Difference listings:
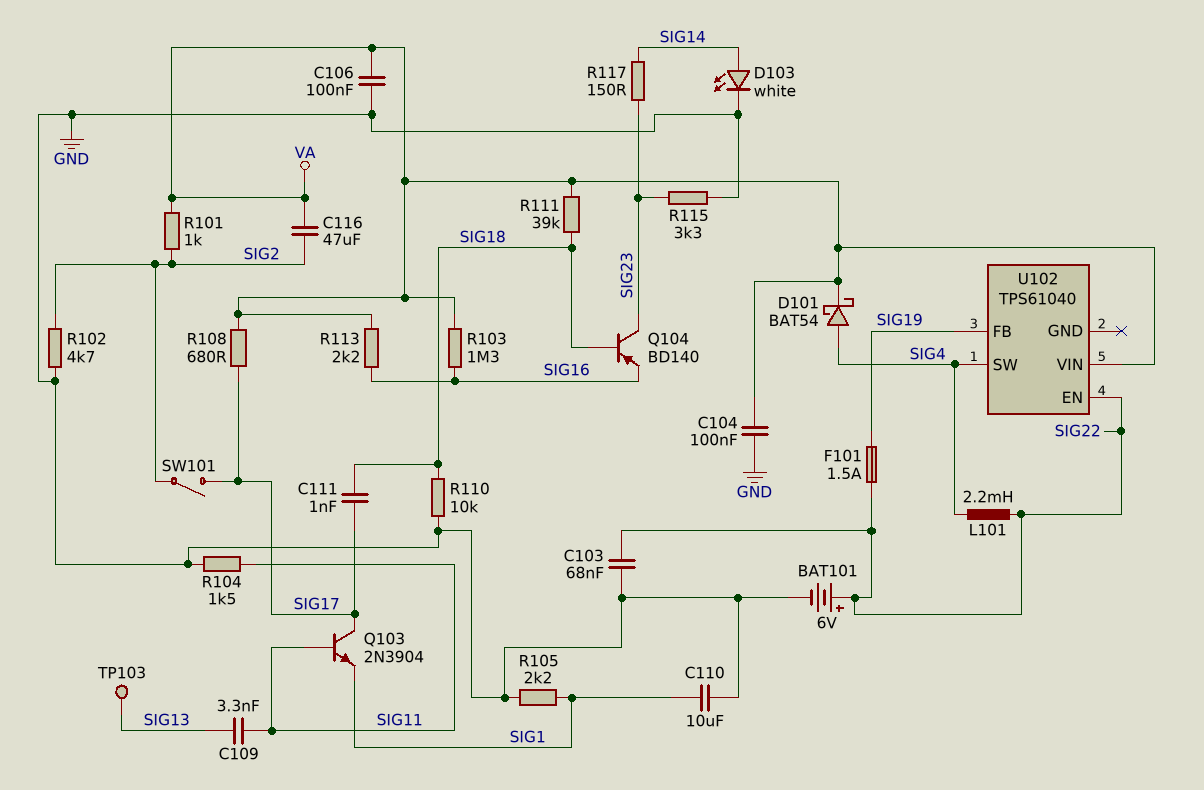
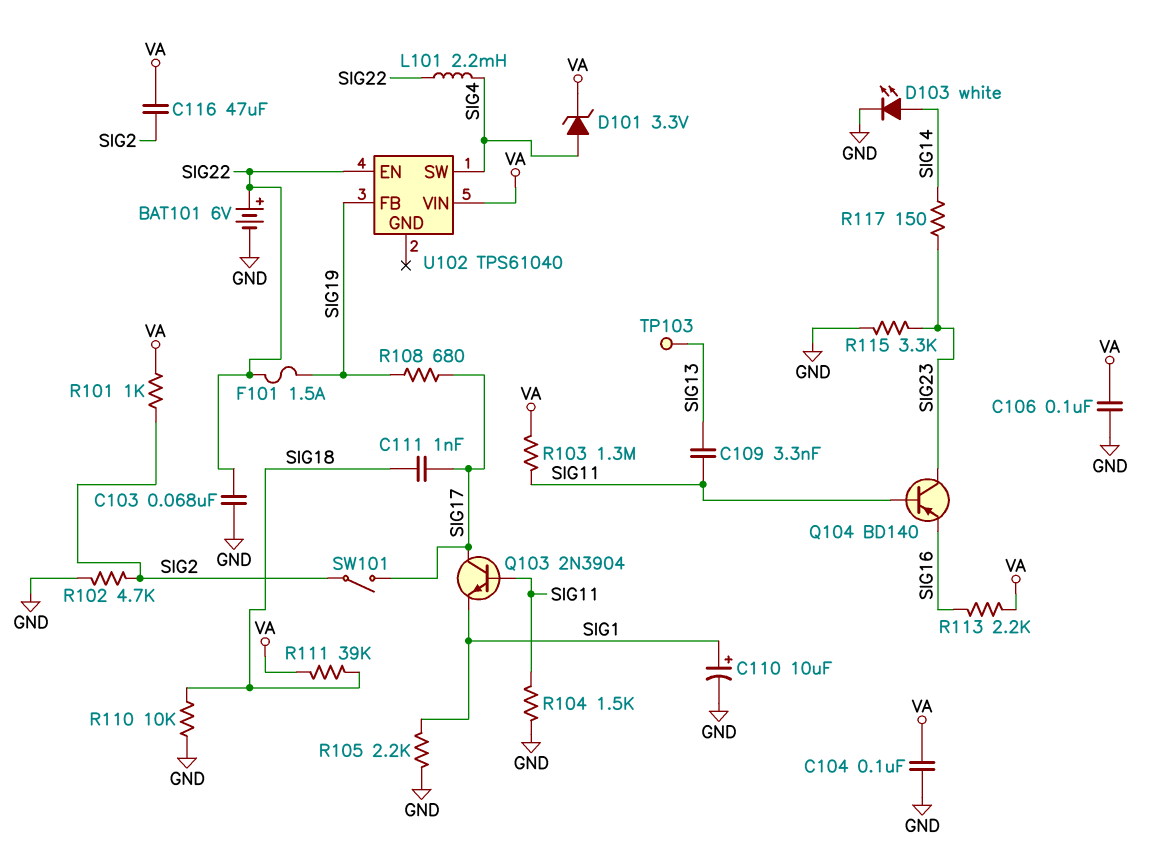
C110: 10uF (GND, SIG1) -> 10uF (plus SIG1, minus GND)
D101: schottky BAT54 (A SIG4, K VA) -> zener 3.3V (A SIG4, K VA)
Q104: PNP BD140 (B SIG18, C SIG23, E SIG16) -> PNP BD140 (B SIG11, C SIG23, E SIG16)
R103: 1.3M (SIG16, VA) -> 1.3M (SIG11, VA)
R108: 680 (SIG17, VA) -> 680 (SIG17, SIG19)

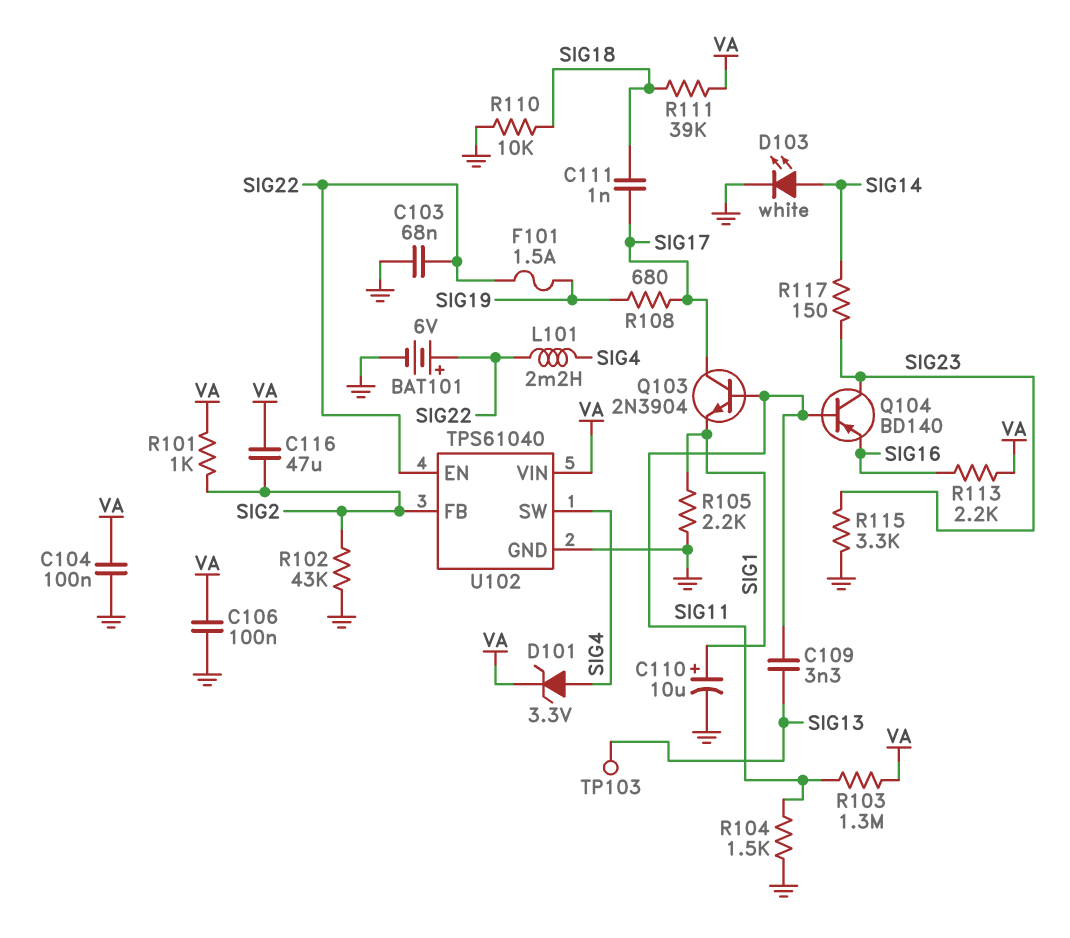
R102: 4.7k (GND, SIG2) -> 43k (GND, SIG2)
SW101: switch (SIG2, SIG17) -> none
U102 pin FB: SIG19 -> SIG2
U102 pin GND: none -> GND

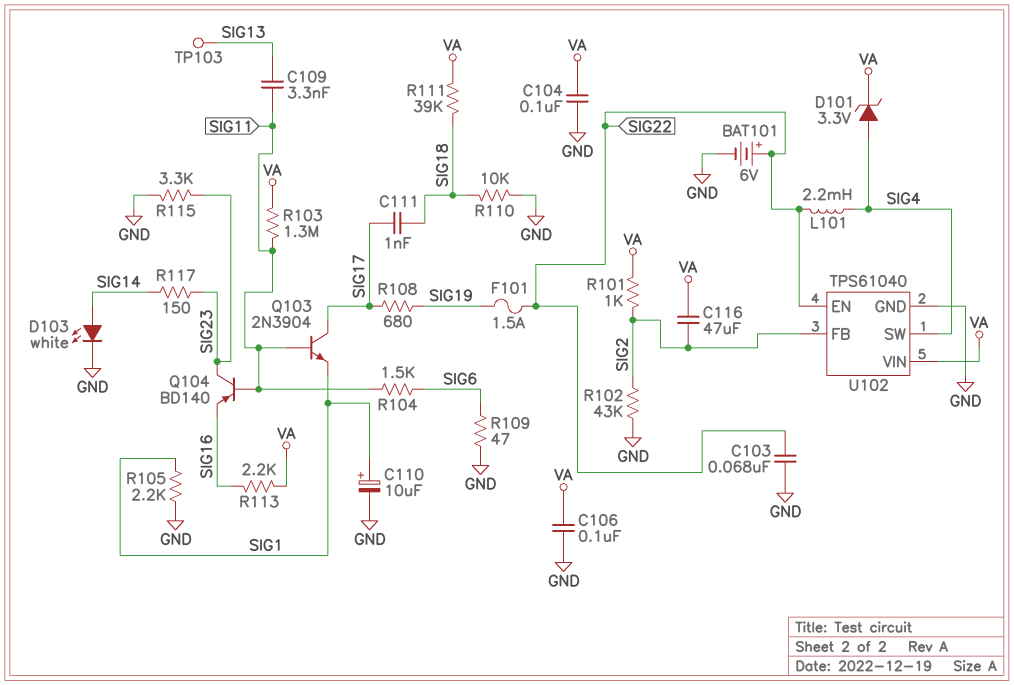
R104: 1.5k (GND, SIG11) -> 1.5k (SIG6, SIG11)
R109: none -> 47 (GND, SIG6)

__Problem statement__: Retype only the lines above from the one with "U102 pin FB: SIG19 -> SIG2" through the last, both ends included, keeping every picture out of the copy.

__Result__:
U102 pin FB: SIG19 -> SIG2
U102 pin GND: none -> GND

R104: 1.5k (GND, SIG11) -> 1.5k (SIG6, SIG11)
R109: none -> 47 (GND, SIG6)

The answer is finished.